[[ Excerpted data open ]]

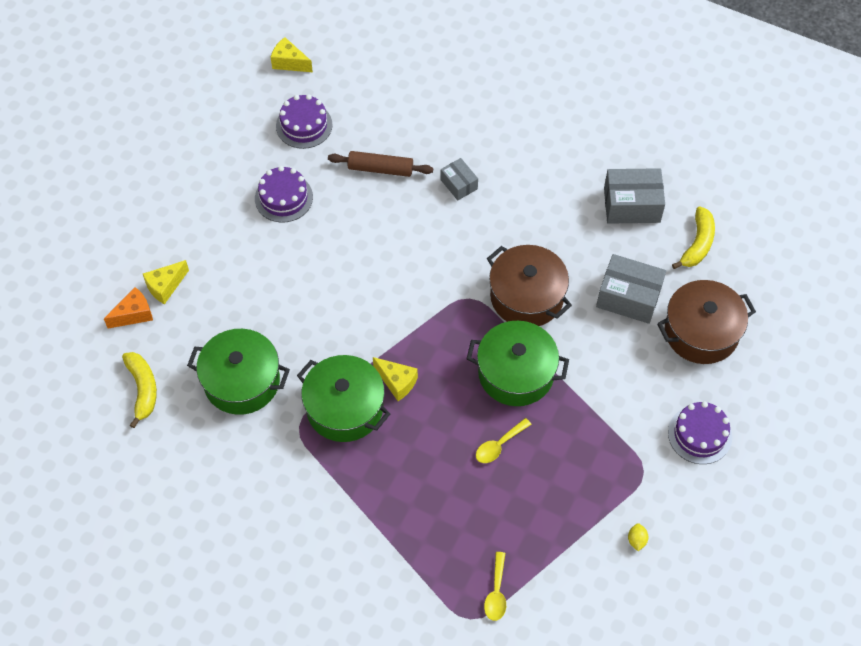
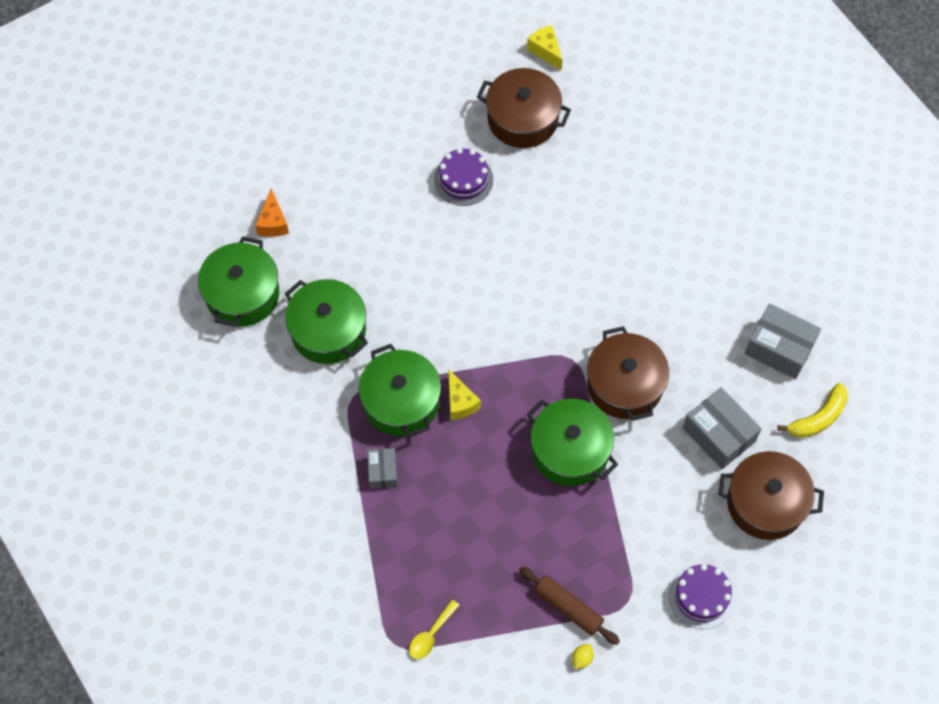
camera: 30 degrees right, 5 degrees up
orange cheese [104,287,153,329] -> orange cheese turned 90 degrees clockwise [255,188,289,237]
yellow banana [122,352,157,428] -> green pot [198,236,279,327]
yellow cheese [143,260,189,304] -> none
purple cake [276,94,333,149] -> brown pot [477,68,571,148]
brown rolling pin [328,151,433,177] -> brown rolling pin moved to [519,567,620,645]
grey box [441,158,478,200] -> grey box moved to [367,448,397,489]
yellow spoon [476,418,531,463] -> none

[[ Excerpted data closed ]]
[[ Excerpted data open ]]

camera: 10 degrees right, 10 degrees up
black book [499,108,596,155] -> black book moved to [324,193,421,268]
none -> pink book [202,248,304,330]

[[ Excerpted data closed ]]

• _Work instructions_
Count the lines of the material above that contain the word "yellow", then give only that count.

• _Problem solution_
3